[Source records]
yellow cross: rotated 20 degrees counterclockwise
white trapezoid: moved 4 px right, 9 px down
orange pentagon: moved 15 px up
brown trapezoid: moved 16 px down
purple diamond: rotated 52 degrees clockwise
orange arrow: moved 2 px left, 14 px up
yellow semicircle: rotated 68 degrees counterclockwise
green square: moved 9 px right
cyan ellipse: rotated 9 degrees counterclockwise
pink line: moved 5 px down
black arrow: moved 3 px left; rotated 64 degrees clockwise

--

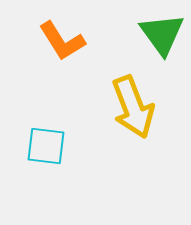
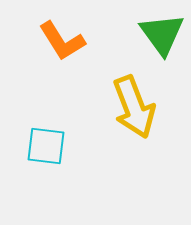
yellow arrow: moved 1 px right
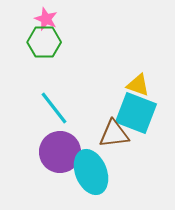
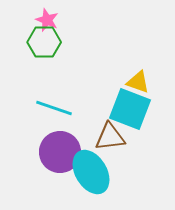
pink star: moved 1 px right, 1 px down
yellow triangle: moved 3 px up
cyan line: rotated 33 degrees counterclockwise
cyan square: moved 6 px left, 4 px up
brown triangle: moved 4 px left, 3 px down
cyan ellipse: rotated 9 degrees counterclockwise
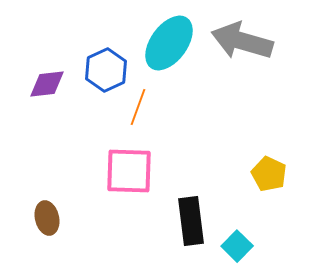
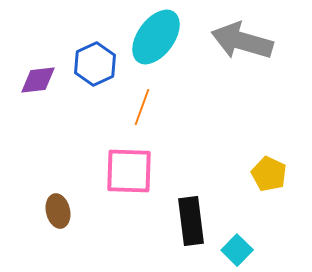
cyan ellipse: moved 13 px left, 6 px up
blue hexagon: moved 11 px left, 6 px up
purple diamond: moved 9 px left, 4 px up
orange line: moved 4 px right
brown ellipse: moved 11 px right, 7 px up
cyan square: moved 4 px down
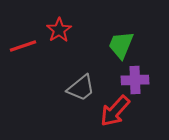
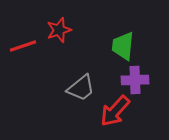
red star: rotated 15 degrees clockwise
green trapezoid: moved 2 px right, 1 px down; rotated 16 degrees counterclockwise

[Task requirements] Filter the entries down to the lines with the word "triangle" in them.

[Response to the task]
yellow triangle: moved 3 px up
brown triangle: moved 4 px left, 3 px down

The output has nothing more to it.